Excerpted data –
▼▼▼
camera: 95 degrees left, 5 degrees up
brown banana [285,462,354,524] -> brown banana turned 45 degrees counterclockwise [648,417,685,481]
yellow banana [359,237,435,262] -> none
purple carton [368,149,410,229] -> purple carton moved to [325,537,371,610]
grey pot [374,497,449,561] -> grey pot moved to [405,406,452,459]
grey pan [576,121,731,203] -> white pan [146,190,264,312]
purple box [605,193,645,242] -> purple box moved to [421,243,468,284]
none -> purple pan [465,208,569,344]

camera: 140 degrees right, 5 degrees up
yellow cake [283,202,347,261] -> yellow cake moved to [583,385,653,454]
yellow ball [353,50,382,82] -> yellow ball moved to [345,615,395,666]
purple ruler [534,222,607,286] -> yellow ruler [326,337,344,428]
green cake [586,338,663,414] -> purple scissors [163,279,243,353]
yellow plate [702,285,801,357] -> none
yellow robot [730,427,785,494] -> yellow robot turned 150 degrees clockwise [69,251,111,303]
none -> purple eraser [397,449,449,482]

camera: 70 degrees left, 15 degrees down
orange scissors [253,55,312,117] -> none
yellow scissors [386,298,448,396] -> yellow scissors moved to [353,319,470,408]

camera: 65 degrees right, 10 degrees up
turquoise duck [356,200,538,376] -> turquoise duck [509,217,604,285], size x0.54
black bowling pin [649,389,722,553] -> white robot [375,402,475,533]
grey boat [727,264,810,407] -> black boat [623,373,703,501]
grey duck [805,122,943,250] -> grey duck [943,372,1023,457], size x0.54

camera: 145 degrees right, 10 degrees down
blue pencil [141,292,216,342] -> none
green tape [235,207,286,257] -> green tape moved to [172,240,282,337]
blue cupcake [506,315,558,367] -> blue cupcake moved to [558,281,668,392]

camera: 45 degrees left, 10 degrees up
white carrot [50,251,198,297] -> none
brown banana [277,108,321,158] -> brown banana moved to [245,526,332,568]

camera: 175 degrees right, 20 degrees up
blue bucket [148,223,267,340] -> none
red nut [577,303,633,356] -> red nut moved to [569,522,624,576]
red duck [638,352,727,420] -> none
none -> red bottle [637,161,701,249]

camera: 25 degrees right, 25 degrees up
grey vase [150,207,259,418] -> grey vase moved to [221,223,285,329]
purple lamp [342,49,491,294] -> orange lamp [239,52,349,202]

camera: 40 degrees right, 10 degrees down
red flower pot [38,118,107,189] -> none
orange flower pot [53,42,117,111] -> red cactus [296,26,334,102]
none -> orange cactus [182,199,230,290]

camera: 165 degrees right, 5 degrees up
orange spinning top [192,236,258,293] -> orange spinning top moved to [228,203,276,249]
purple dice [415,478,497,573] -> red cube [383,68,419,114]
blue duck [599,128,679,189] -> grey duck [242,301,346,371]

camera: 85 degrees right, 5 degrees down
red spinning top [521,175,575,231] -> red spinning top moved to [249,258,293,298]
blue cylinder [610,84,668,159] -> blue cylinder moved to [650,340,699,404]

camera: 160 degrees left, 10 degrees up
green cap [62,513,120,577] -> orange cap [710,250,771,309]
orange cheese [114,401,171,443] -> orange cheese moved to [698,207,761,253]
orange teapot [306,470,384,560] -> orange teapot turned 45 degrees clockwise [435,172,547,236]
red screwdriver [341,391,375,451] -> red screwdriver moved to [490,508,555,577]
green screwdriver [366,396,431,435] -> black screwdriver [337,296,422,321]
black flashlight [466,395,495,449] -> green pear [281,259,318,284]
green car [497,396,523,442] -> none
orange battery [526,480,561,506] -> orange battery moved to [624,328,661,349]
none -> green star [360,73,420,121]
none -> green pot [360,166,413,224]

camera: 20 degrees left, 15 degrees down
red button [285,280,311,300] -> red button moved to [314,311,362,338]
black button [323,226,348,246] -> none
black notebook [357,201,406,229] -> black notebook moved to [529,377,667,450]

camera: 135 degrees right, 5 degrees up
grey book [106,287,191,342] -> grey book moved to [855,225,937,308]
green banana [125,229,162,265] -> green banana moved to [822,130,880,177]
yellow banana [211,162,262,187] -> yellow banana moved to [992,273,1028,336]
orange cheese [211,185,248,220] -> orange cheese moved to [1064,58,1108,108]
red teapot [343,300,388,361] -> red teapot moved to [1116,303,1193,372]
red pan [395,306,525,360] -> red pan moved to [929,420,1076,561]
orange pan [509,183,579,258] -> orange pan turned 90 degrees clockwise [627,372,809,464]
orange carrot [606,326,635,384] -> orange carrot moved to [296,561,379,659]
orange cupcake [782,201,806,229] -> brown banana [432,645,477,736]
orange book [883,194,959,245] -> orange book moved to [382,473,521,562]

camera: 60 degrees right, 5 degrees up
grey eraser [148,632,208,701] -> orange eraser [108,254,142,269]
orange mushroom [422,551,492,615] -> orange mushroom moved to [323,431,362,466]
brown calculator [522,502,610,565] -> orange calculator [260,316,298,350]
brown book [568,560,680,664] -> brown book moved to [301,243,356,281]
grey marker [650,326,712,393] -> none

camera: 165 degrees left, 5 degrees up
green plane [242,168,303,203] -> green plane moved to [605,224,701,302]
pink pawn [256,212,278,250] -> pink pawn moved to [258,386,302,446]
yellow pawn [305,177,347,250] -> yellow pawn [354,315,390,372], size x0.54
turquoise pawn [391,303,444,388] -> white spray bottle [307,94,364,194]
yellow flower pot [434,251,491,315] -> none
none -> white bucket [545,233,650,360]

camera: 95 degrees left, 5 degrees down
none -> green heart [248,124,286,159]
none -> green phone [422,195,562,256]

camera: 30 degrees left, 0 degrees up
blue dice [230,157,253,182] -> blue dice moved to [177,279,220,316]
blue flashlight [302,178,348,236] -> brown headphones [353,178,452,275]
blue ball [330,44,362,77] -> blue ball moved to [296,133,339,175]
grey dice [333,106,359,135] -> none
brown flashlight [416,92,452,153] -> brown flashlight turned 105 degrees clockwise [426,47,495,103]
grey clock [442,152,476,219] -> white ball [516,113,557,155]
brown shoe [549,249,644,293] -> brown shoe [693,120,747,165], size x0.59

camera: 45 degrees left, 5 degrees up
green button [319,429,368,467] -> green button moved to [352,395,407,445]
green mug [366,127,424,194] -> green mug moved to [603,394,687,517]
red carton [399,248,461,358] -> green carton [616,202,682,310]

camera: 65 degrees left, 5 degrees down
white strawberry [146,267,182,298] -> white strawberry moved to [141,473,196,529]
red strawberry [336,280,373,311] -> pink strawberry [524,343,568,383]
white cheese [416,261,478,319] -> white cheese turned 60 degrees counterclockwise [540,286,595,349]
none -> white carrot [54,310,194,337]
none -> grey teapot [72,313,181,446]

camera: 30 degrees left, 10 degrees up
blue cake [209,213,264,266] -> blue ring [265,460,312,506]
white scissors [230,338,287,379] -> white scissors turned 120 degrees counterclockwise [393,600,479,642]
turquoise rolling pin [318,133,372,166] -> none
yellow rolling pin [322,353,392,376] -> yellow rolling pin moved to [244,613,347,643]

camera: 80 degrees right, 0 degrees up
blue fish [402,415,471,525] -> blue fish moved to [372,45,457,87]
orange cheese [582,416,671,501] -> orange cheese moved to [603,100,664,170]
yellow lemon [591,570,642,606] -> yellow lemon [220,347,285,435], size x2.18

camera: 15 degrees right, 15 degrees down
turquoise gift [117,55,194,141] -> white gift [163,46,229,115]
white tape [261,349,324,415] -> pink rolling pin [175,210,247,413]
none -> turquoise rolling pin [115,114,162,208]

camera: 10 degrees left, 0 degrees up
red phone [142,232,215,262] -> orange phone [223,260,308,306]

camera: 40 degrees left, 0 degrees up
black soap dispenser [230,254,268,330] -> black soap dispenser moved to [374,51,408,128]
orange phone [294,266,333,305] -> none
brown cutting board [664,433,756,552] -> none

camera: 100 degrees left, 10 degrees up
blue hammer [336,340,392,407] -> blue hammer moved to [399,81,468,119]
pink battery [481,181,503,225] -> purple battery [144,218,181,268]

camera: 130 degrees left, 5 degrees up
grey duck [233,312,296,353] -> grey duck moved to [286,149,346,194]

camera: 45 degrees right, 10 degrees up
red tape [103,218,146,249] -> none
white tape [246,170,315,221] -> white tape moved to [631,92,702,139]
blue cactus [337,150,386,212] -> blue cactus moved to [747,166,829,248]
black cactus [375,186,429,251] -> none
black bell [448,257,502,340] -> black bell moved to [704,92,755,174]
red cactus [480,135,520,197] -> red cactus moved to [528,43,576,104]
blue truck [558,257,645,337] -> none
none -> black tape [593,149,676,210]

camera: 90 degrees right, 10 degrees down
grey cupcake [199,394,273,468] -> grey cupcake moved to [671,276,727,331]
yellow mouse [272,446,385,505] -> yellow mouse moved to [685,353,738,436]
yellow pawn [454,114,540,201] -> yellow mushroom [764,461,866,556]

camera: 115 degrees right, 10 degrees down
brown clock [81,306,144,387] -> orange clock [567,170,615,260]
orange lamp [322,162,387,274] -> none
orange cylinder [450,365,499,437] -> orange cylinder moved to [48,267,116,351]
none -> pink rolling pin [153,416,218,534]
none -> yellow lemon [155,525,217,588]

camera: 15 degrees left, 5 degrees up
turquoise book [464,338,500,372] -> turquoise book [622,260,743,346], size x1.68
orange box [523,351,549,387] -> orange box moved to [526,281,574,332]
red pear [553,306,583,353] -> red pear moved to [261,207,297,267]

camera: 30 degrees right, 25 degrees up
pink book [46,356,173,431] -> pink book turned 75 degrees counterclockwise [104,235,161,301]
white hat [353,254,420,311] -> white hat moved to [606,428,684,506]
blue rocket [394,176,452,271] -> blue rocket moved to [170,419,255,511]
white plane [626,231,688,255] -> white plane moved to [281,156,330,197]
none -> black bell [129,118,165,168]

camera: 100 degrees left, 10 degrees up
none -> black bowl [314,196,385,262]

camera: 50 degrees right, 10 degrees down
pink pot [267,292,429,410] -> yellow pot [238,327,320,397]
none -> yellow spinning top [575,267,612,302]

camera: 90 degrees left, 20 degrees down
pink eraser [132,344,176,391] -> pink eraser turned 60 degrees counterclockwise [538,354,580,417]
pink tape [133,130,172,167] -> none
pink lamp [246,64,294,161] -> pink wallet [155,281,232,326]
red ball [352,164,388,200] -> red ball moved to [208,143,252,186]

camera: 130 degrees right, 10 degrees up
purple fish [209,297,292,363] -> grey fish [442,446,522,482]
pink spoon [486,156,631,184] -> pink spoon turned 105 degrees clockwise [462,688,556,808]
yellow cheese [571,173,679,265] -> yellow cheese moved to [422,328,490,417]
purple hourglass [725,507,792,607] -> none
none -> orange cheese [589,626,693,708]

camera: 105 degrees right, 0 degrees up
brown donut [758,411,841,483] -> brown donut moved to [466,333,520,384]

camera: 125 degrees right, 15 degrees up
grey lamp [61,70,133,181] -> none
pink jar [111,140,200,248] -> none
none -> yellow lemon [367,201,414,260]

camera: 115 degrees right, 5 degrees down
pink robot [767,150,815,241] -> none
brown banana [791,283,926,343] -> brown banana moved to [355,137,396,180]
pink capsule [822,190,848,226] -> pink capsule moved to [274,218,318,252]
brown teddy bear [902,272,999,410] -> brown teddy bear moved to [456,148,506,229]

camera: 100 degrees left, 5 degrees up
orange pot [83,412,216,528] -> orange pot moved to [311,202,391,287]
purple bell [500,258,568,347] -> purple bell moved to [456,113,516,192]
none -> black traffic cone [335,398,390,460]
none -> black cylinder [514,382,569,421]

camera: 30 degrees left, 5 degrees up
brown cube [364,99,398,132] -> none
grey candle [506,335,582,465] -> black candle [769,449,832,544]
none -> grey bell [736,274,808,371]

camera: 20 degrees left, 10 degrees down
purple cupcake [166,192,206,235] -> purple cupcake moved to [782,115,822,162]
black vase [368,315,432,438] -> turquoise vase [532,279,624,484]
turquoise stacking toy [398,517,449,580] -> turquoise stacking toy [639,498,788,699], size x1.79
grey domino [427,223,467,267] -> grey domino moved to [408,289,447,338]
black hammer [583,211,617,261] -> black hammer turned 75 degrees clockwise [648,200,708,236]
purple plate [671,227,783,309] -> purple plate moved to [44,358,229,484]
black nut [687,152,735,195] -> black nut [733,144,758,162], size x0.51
▲▲▲
Work required –
Please copy the lines in the records above between the one holding "camera: 15 degrees right, 15 degrees down" and the one holding "black soap dispenser [230,254,268,330]", inclusive, exactly and with no other line.

Output below –
camera: 15 degrees right, 15 degrees down
turquoise gift [117,55,194,141] -> white gift [163,46,229,115]
white tape [261,349,324,415] -> pink rolling pin [175,210,247,413]
none -> turquoise rolling pin [115,114,162,208]

camera: 10 degrees left, 0 degrees up
red phone [142,232,215,262] -> orange phone [223,260,308,306]

camera: 40 degrees left, 0 degrees up
black soap dispenser [230,254,268,330] -> black soap dispenser moved to [374,51,408,128]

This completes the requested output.